Try it:
The records appear below. Repeat them exactly.

*** Opening of Task input ***

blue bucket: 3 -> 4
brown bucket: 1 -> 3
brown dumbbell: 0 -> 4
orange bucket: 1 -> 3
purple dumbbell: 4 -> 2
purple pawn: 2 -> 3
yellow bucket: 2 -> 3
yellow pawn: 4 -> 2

*** Close of Task input ***

Answer area:
blue bucket: 3 -> 4
brown bucket: 1 -> 3
brown dumbbell: 0 -> 4
orange bucket: 1 -> 3
purple dumbbell: 4 -> 2
purple pawn: 2 -> 3
yellow bucket: 2 -> 3
yellow pawn: 4 -> 2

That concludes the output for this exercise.